* Exercise objective *
Report every line of the records below that includes the string "square".

* Collection entries *
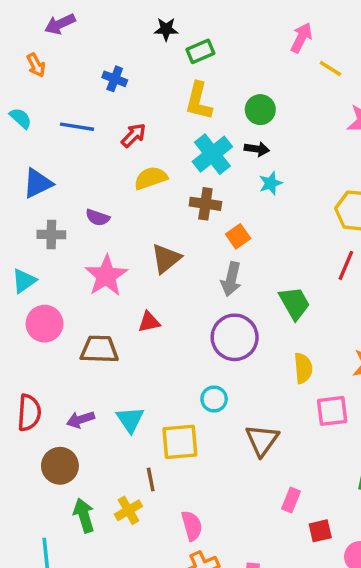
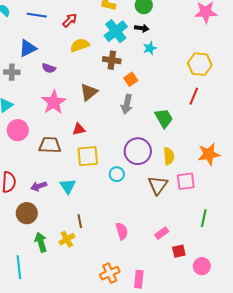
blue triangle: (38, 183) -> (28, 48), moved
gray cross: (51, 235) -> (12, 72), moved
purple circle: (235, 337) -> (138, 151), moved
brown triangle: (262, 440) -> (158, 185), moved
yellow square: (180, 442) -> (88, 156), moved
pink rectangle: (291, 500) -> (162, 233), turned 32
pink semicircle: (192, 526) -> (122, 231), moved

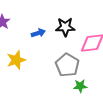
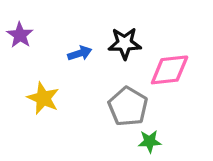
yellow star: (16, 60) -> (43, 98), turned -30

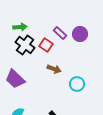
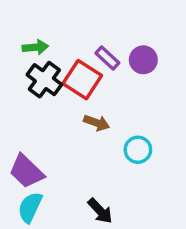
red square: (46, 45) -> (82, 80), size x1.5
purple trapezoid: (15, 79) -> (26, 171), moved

==

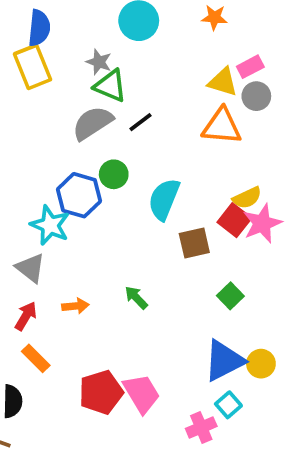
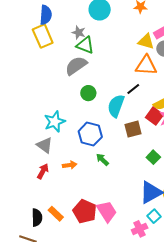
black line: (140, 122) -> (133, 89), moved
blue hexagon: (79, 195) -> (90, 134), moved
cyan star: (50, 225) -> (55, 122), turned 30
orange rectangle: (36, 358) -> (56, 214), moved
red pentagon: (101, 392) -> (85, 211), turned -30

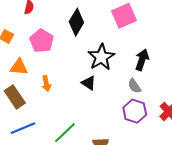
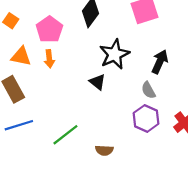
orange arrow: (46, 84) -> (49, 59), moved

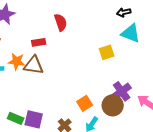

* Solution to this problem *
yellow square: (180, 442) -> (88, 156), moved
red square: (46, 45) -> (82, 80), size x1.5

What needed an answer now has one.